#### PROBLEM DETAILS:
Below is a listing with pictures in it. Copy it exactly without them.

*** DATA TO EXAMINE Section Begins ***

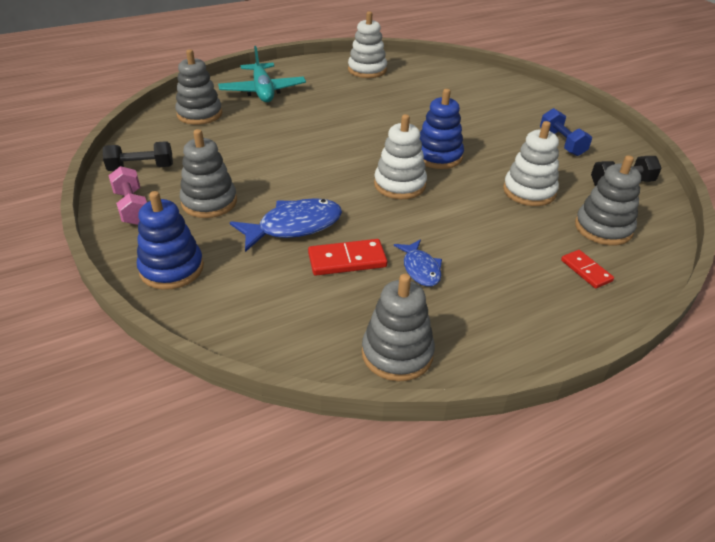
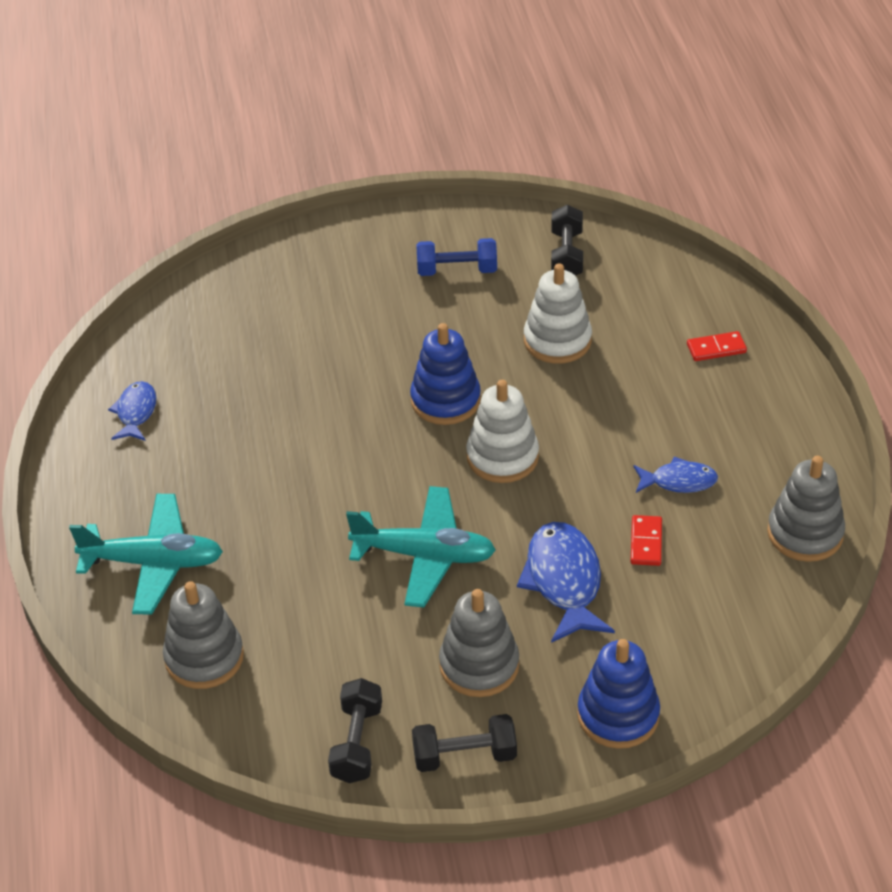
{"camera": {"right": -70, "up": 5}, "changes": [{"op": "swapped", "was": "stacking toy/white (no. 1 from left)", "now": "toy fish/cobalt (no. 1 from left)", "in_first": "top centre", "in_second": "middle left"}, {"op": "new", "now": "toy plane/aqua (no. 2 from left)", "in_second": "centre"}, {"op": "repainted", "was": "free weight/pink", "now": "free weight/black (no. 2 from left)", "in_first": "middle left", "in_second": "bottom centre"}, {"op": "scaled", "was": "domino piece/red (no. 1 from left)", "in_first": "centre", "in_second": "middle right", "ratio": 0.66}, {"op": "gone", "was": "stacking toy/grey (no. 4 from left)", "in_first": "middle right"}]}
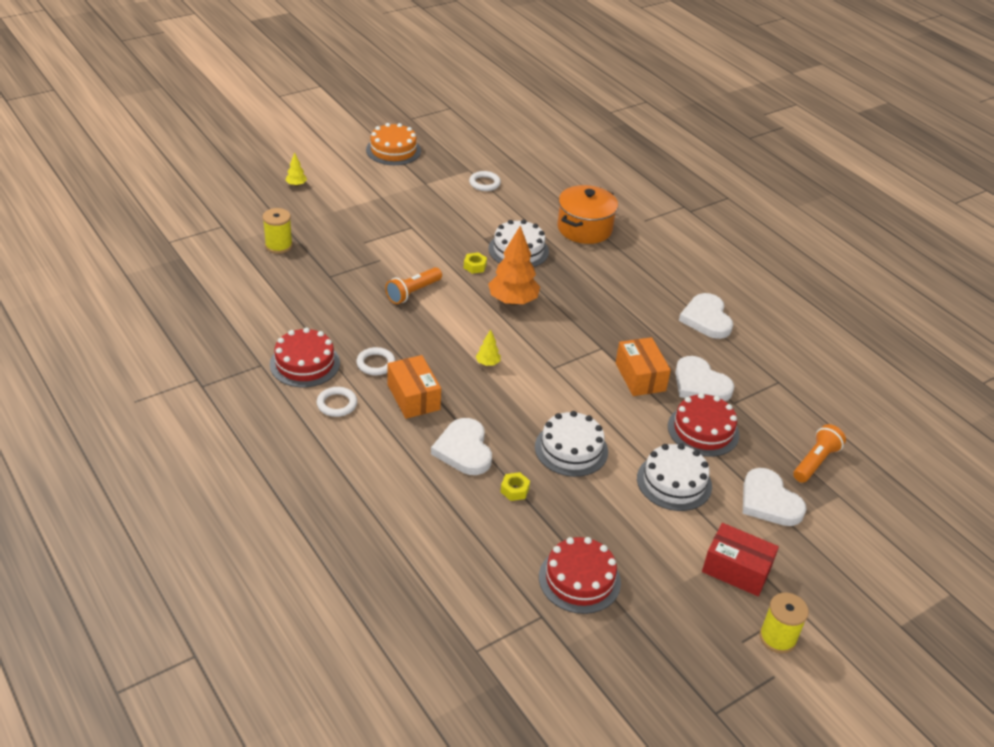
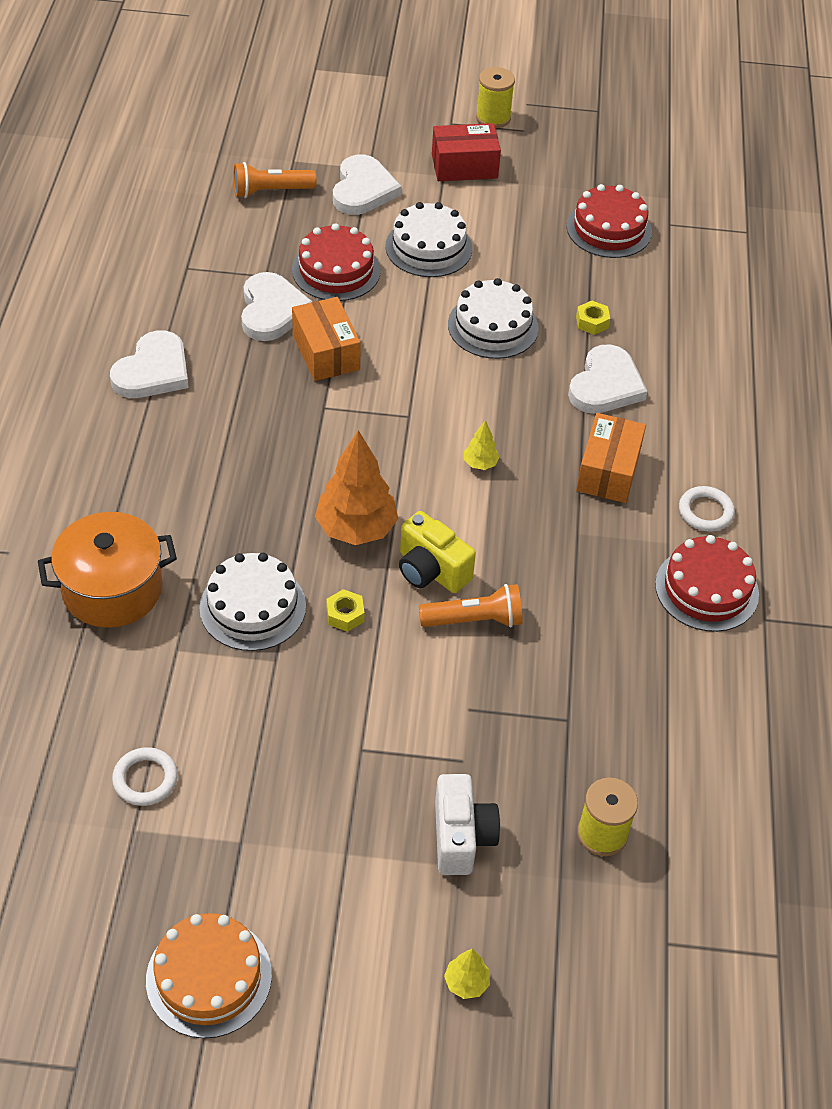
{"camera": {"right": -140, "up": 10}, "changes": [{"op": "rotated", "was": "parcel/bright orange (no. 2 from left in the first image)", "in_first": "centre", "in_second": "top centre", "clockwise": -45}, {"op": "new", "now": "camera/yellow", "in_second": "centre"}, {"op": "rotated", "was": "parcel/red", "in_first": "bottom right", "in_second": "top centre", "clockwise": -75}, {"op": "new", "now": "camera/white", "in_second": "bottom centre"}, {"op": "gone", "was": "torus/white (no. 2 from left)", "in_first": "centre"}]}
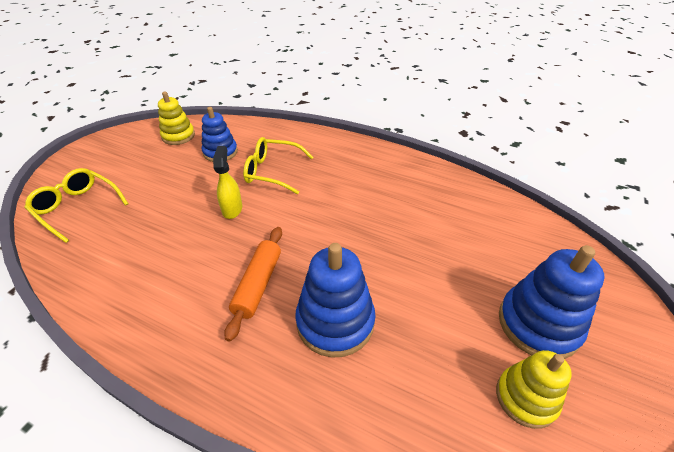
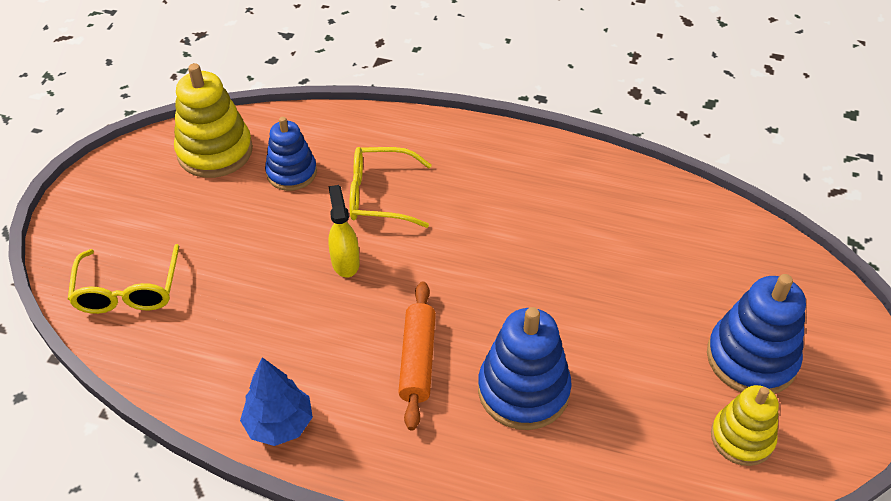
{"camera": {"right": -10, "up": 5}, "changes": [{"op": "rotated", "was": "eyeglasses/yellow (no. 1 from left)", "in_first": "middle left", "in_second": "middle left", "clockwise": -120}, {"op": "scaled", "was": "stacking toy/yellow (no. 1 from left)", "in_first": "top left", "in_second": "top left", "ratio": 1.52}, {"op": "new", "now": "tree/cobalt", "in_second": "bottom left"}]}
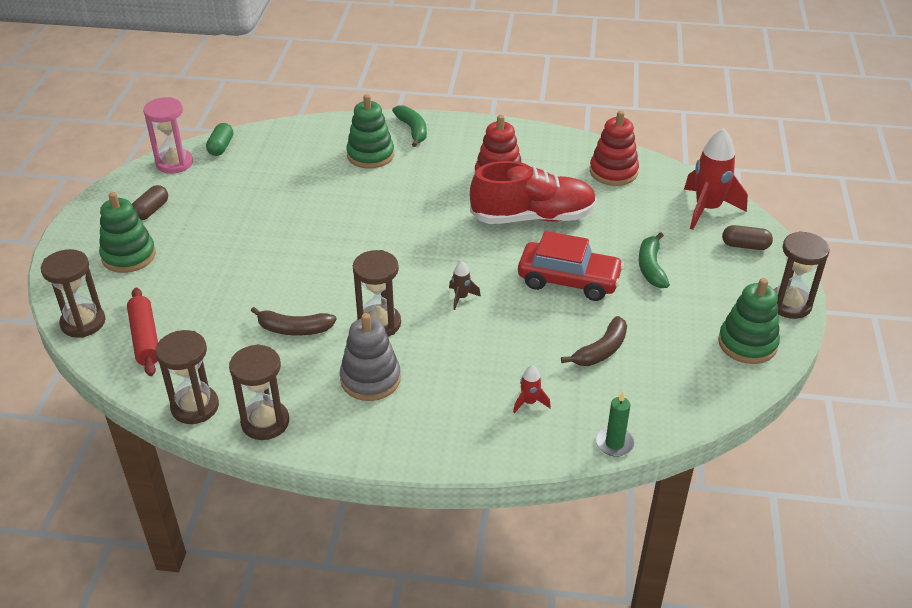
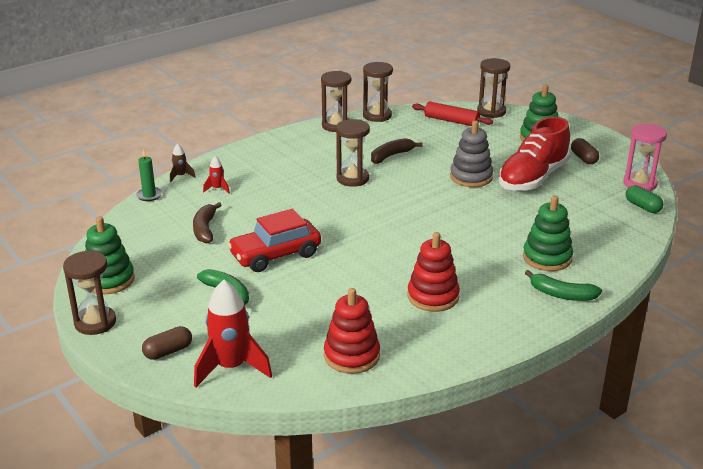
{"camera": {"right": 135, "up": -10}, "changes": [{"op": "shifted", "was": "toy rocket/russet", "in_first": "centre", "in_second": "middle left"}, {"op": "shifted", "was": "stacking toy/grey", "in_first": "centre", "in_second": "top right"}, {"op": "shifted", "was": "sneaker/red", "in_first": "top centre", "in_second": "top right"}]}
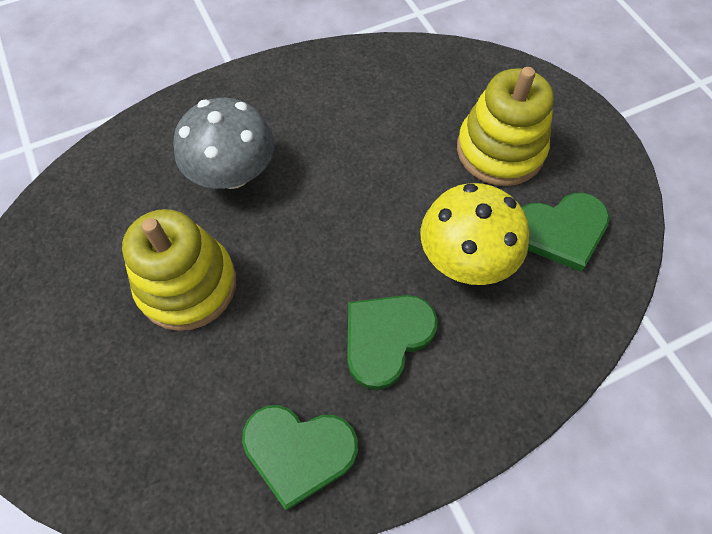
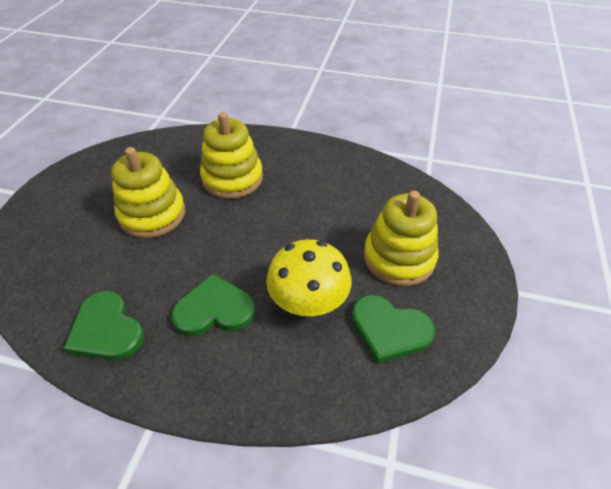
{"camera": {"right": 40, "up": -15}, "changes": [{"op": "swapped", "was": "mushroom/grey", "now": "stacking toy/yellow (no. 2 from left)", "in_first": "top left", "in_second": "top centre"}]}
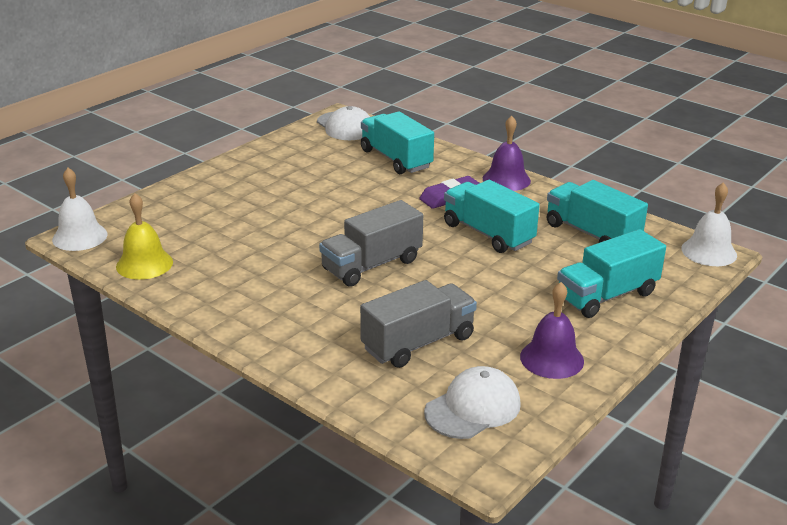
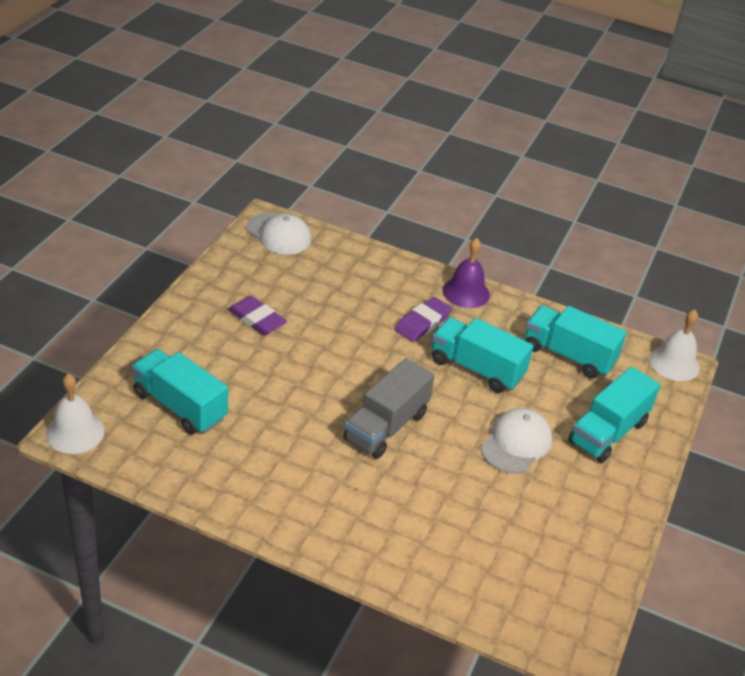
{"camera": {"right": -20, "up": 10}, "changes": [{"op": "shifted", "was": "truck/aqua (no. 1 from left)", "in_first": "top centre", "in_second": "middle left"}, {"op": "new", "now": "eraser/violet (no. 1 from left)", "in_second": "centre"}, {"op": "shifted", "was": "baseball cap/white (no. 2 from left)", "in_first": "bottom centre", "in_second": "middle right"}, {"op": "gone", "was": "bell/yellow", "in_first": "middle left"}, {"op": "gone", "was": "truck/grey (no. 2 from left)", "in_first": "centre"}, {"op": "gone", "was": "bell/violet (no. 2 from left)", "in_first": "middle right"}]}
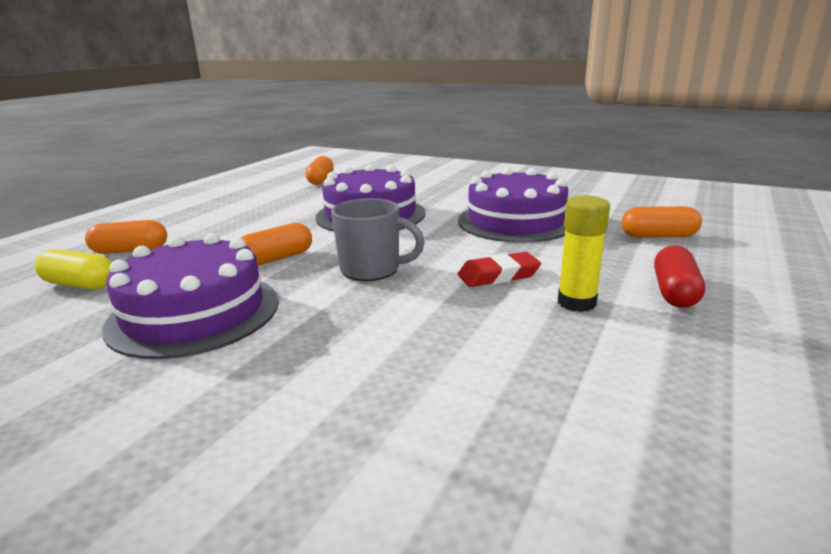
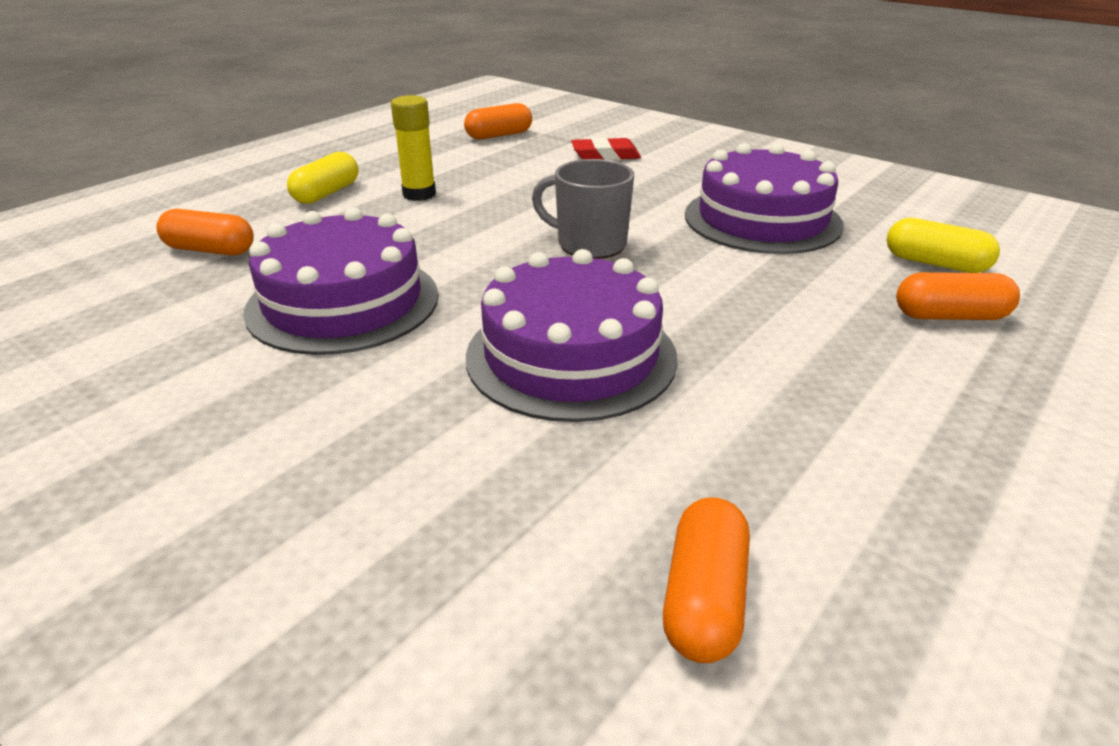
{"camera": {"right": -170, "up": 10}, "changes": [{"op": "repainted", "was": "pill/red", "now": "pill/yellow (no. 1 from left)", "in_first": "middle right", "in_second": "top left"}, {"op": "shifted", "was": "pill/bright orange (no. 2 from left)", "in_first": "middle left", "in_second": "top centre"}, {"op": "shifted", "was": "eraser/red", "in_first": "centre", "in_second": "top centre"}]}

*** DATA TO EXAMINE Section Ends ***

#### ANSWER AREA:
{"camera": {"right": -70, "up": 5}, "changes": [{"op": "swapped", "was": "stacking toy/white (no. 1 from left)", "now": "toy fish/cobalt (no. 1 from left)", "in_first": "top centre", "in_second": "middle left"}, {"op": "new", "now": "toy plane/aqua (no. 2 from left)", "in_second": "centre"}, {"op": "repainted", "was": "free weight/pink", "now": "free weight/black (no. 2 from left)", "in_first": "middle left", "in_second": "bottom centre"}, {"op": "scaled", "was": "domino piece/red (no. 1 from left)", "in_first": "centre", "in_second": "middle right", "ratio": 0.66}, {"op": "gone", "was": "stacking toy/grey (no. 4 from left)", "in_first": "middle right"}]}
{"camera": {"right": -140, "up": 10}, "changes": [{"op": "rotated", "was": "parcel/bright orange (no. 2 from left in the first image)", "in_first": "centre", "in_second": "top centre", "clockwise": -45}, {"op": "new", "now": "camera/yellow", "in_second": "centre"}, {"op": "rotated", "was": "parcel/red", "in_first": "bottom right", "in_second": "top centre", "clockwise": -75}, {"op": "new", "now": "camera/white", "in_second": "bottom centre"}, {"op": "gone", "was": "torus/white (no. 2 from left)", "in_first": "centre"}]}
{"camera": {"right": -10, "up": 5}, "changes": [{"op": "rotated", "was": "eyeglasses/yellow (no. 1 from left)", "in_first": "middle left", "in_second": "middle left", "clockwise": -120}, {"op": "scaled", "was": "stacking toy/yellow (no. 1 from left)", "in_first": "top left", "in_second": "top left", "ratio": 1.52}, {"op": "new", "now": "tree/cobalt", "in_second": "bottom left"}]}
{"camera": {"right": 135, "up": -10}, "changes": [{"op": "shifted", "was": "toy rocket/russet", "in_first": "centre", "in_second": "middle left"}, {"op": "shifted", "was": "stacking toy/grey", "in_first": "centre", "in_second": "top right"}, {"op": "shifted", "was": "sneaker/red", "in_first": "top centre", "in_second": "top right"}]}
{"camera": {"right": 40, "up": -15}, "changes": [{"op": "swapped", "was": "mushroom/grey", "now": "stacking toy/yellow (no. 2 from left)", "in_first": "top left", "in_second": "top centre"}]}
{"camera": {"right": -20, "up": 10}, "changes": [{"op": "shifted", "was": "truck/aqua (no. 1 from left)", "in_first": "top centre", "in_second": "middle left"}, {"op": "new", "now": "eraser/violet (no. 1 from left)", "in_second": "centre"}, {"op": "shifted", "was": "baseball cap/white (no. 2 from left)", "in_first": "bottom centre", "in_second": "middle right"}, {"op": "gone", "was": "bell/yellow", "in_first": "middle left"}, {"op": "gone", "was": "truck/grey (no. 2 from left)", "in_first": "centre"}, {"op": "gone", "was": "bell/violet (no. 2 from left)", "in_first": "middle right"}]}
{"camera": {"right": -170, "up": 10}, "changes": [{"op": "repainted", "was": "pill/red", "now": "pill/yellow (no. 1 from left)", "in_first": "middle right", "in_second": "top left"}, {"op": "shifted", "was": "pill/bright orange (no. 2 from left)", "in_first": "middle left", "in_second": "top centre"}, {"op": "shifted", "was": "eraser/red", "in_first": "centre", "in_second": "top centre"}]}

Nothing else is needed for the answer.